Using the records below, copy every line that holds the string "minus".

Records >>
=== Section Start ===
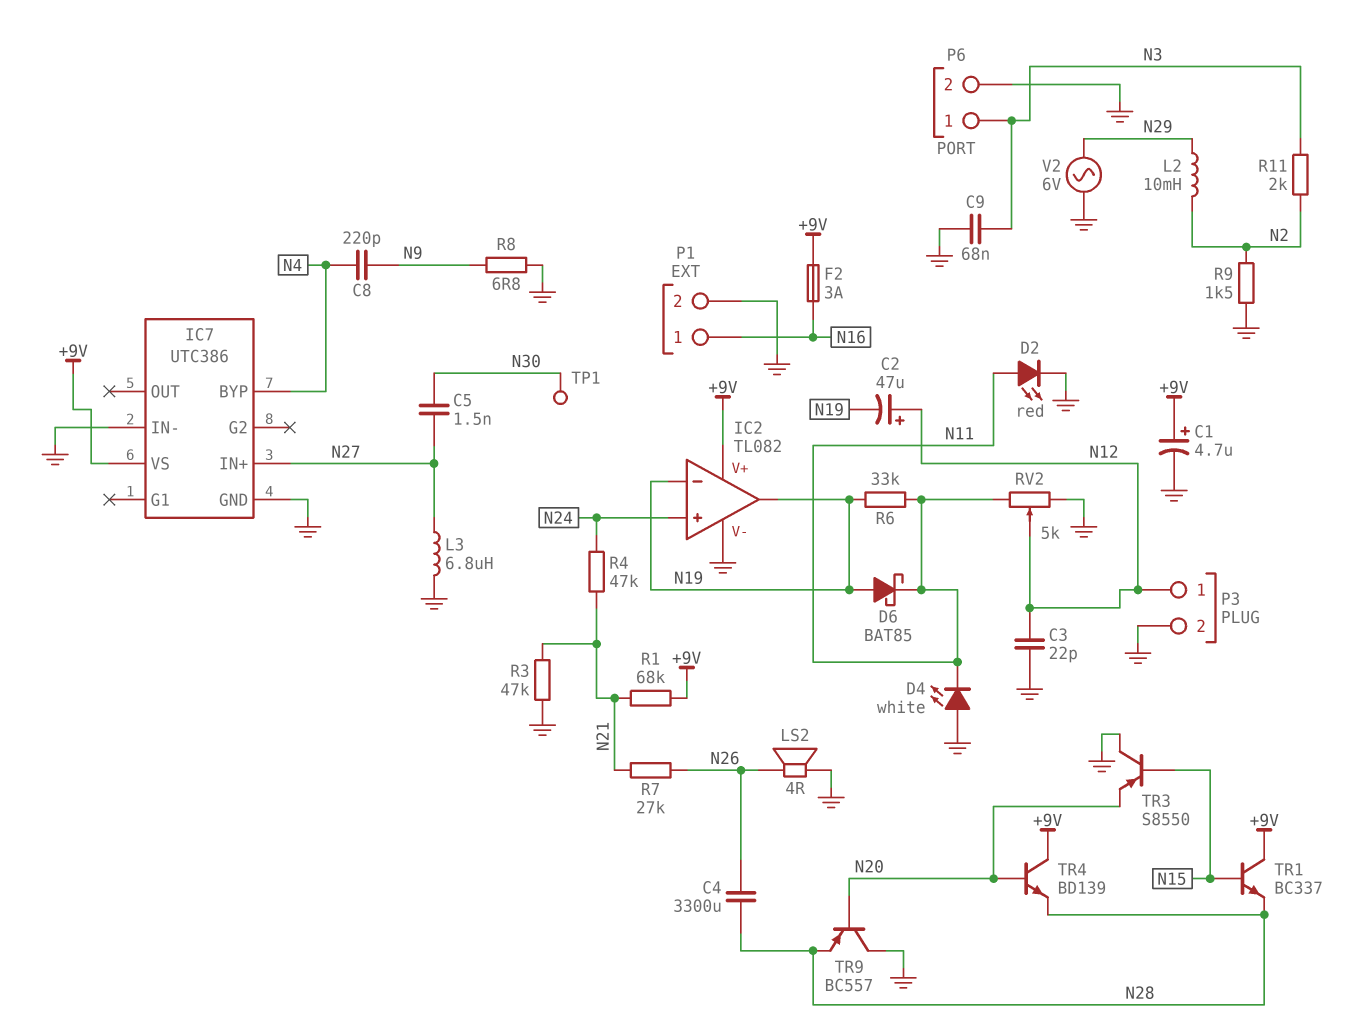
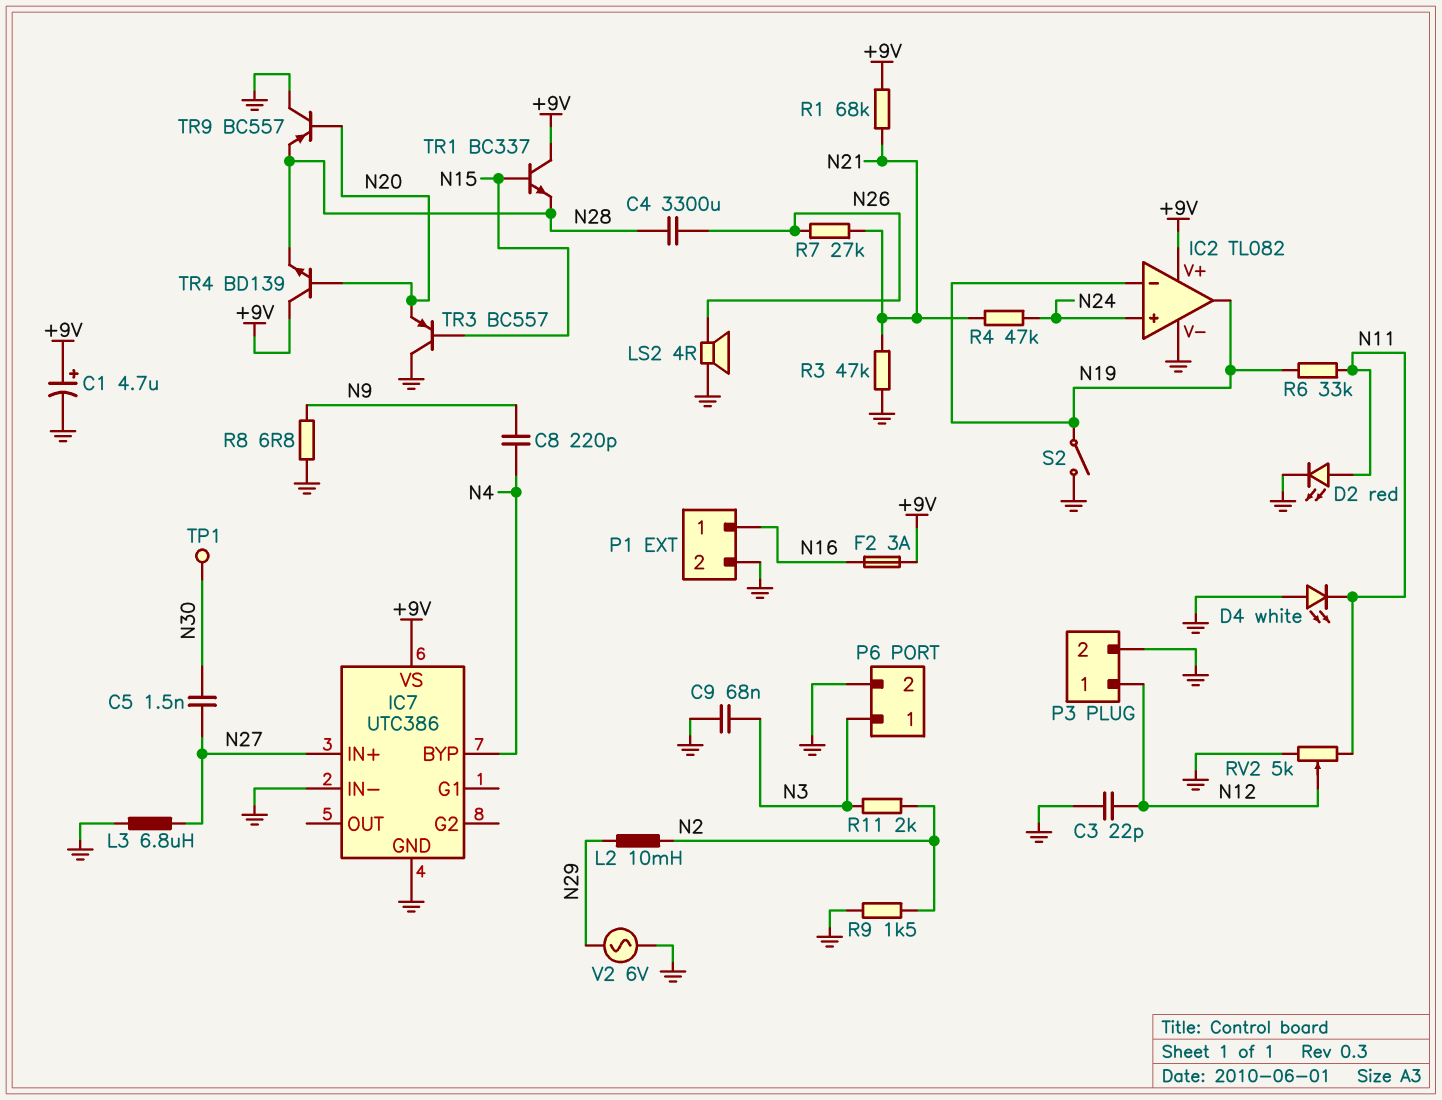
C2: 47uF (plus N12, minus N19) -> none
D6: schottky BAT85 (A N19, K N11) -> none
S2: none -> switch (GND, N19)
TR3: PNP S8550 (B N15, C GND, E N20) -> PNP BC557 (B N15, C GND, E N20)

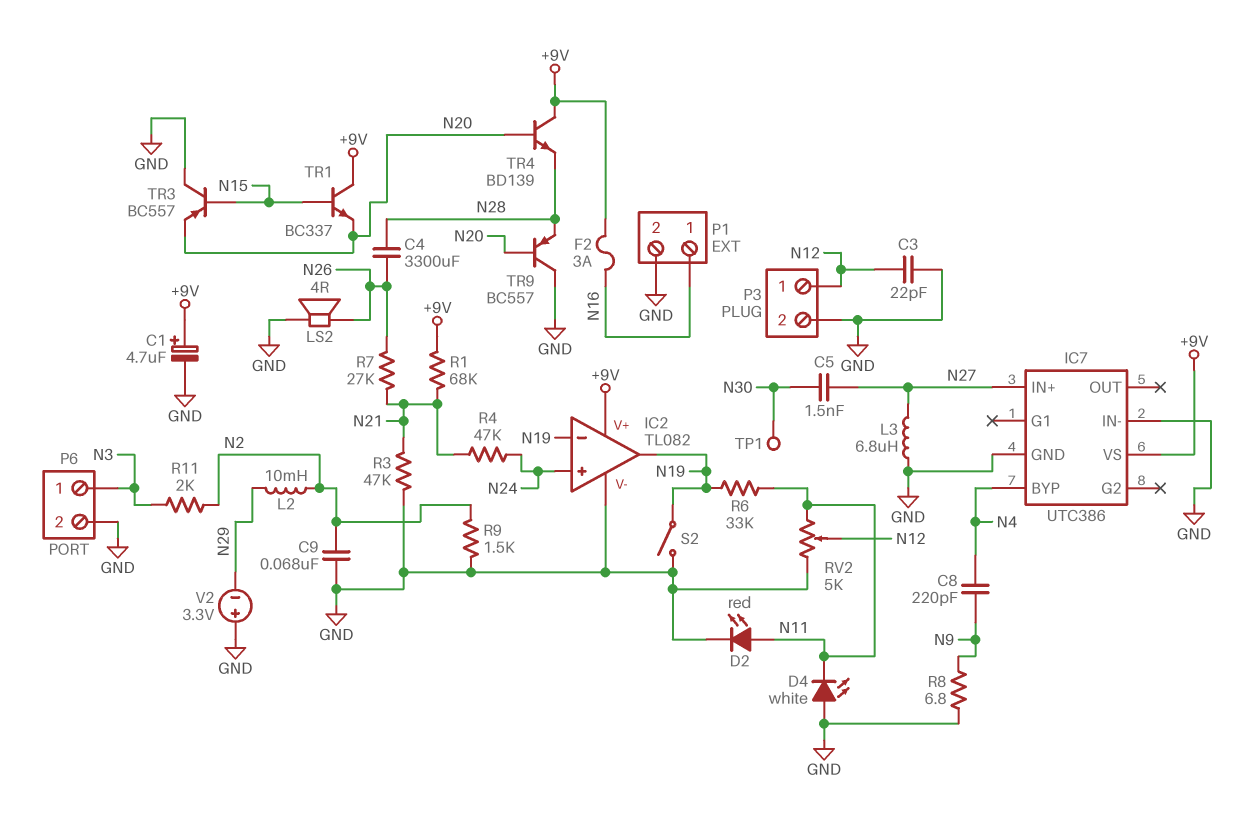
C9: 68nF (GND, N3) -> 68nF (GND, N2)
TR1: NPN BC337 (B N15, C +9V, E N28) -> NPN BC337 (B N15, C +9V, E N20)
V2: AC 6V (GND, N29) -> 3.3V (plus GND, minus N29)

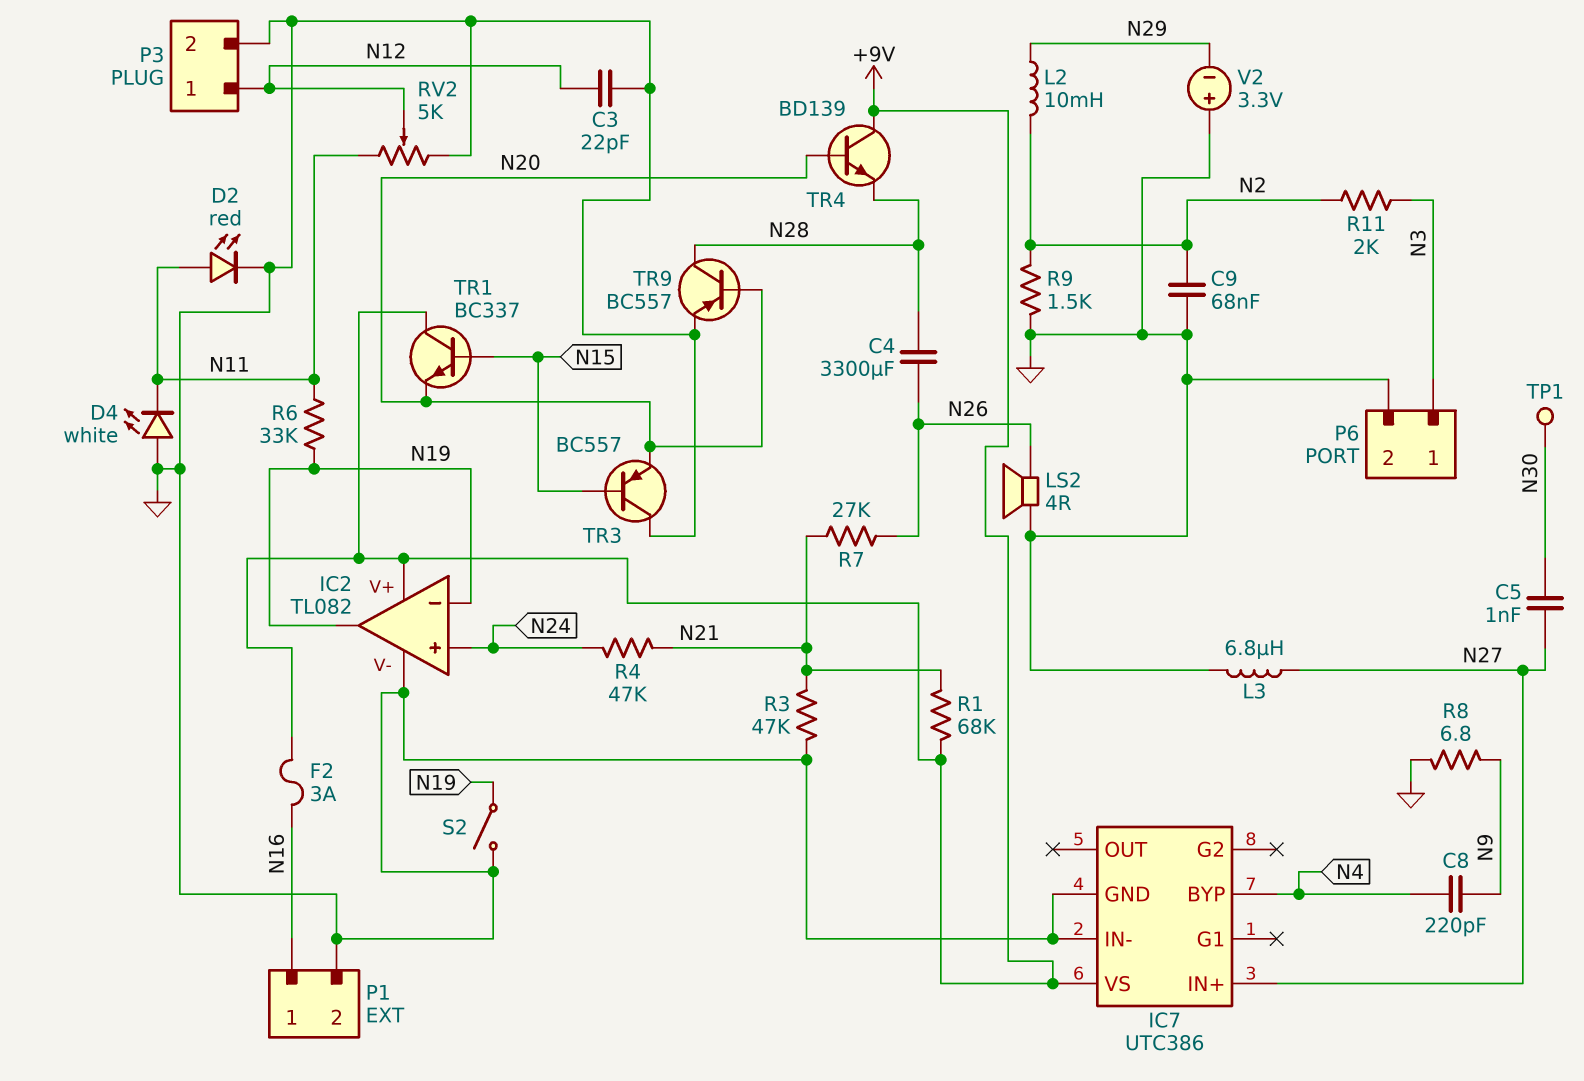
C1: 4.7uF (plus +9V, minus GND) -> none
C5: 1.5nF (N27, N30) -> 1nF (N27, N30)
TR9: PNP BC557 (B N20, C GND, E N28) -> PNP BC557 (B N20, C N28, E GND)

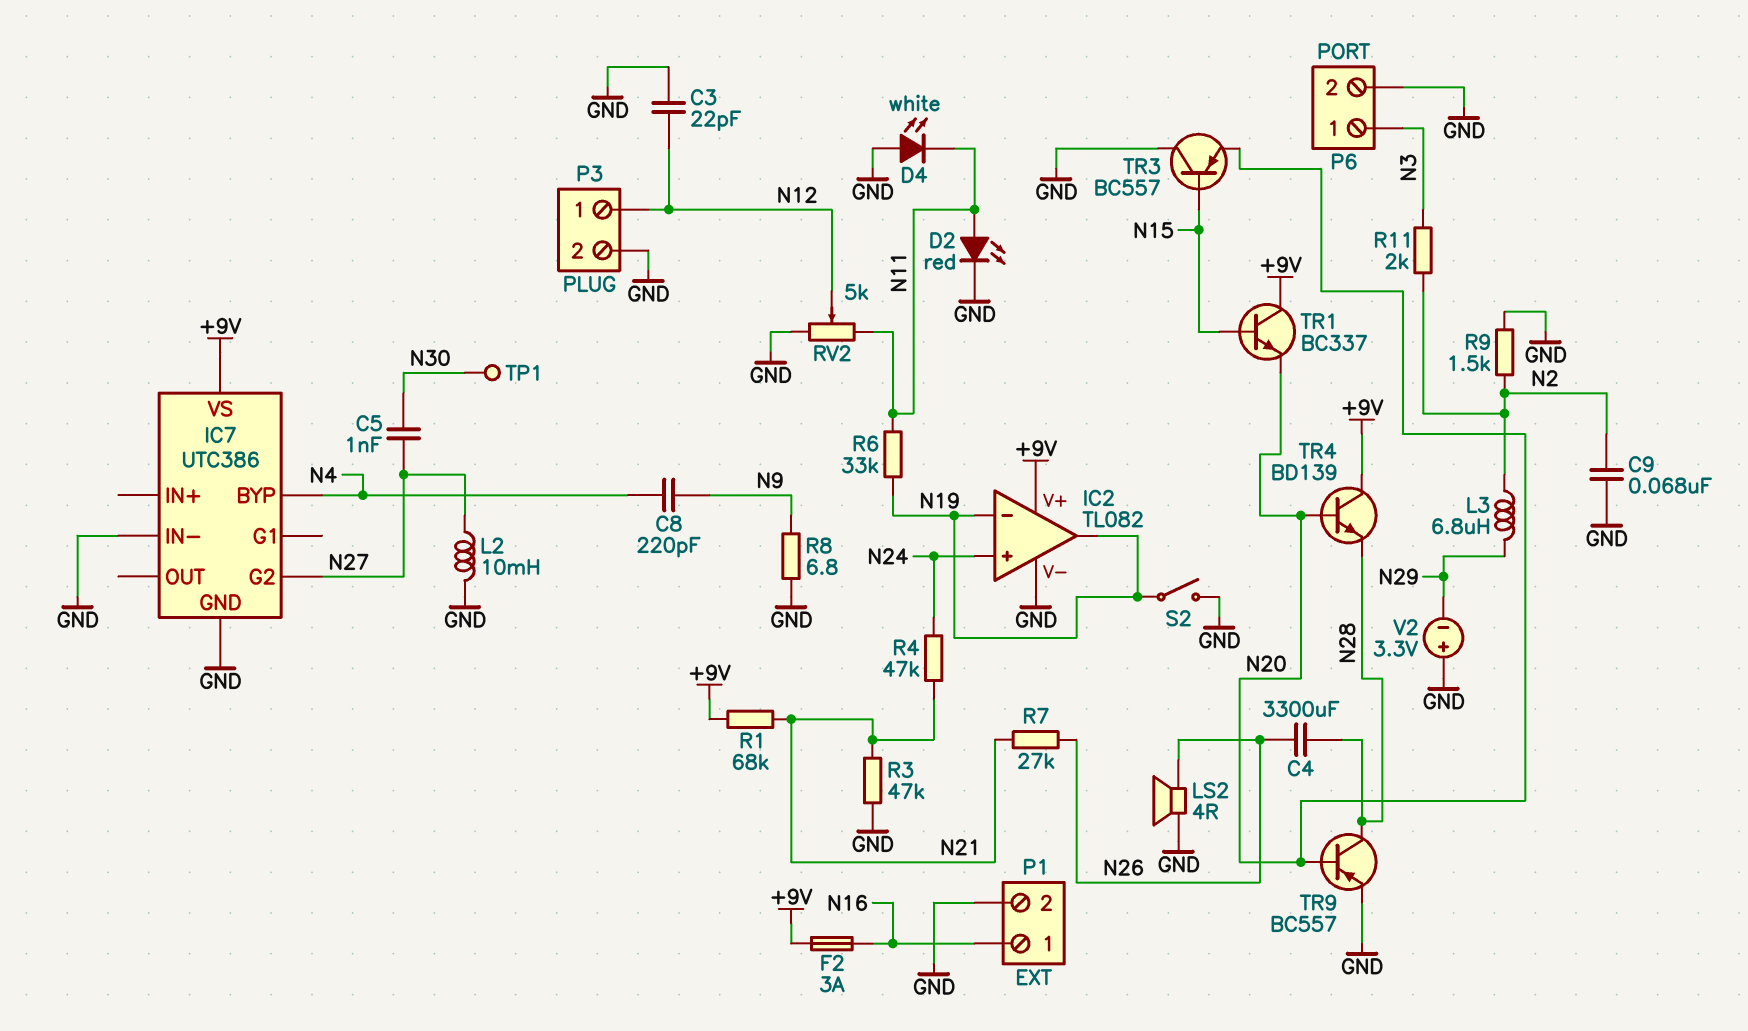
IC7 pin G2: none -> N27
IC7 pin IN+: N27 -> none
L2: 10mH (N2, N29) -> 10mH (GND, N27)
L3: 6.8uH (GND, N27) -> 6.8uH (N2, N29)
=== Section End ===
Written reply >>
C2: 47uF (plus N12, minus N19) -> none
V2: AC 6V (GND, N29) -> 3.3V (plus GND, minus N29)
C1: 4.7uF (plus +9V, minus GND) -> none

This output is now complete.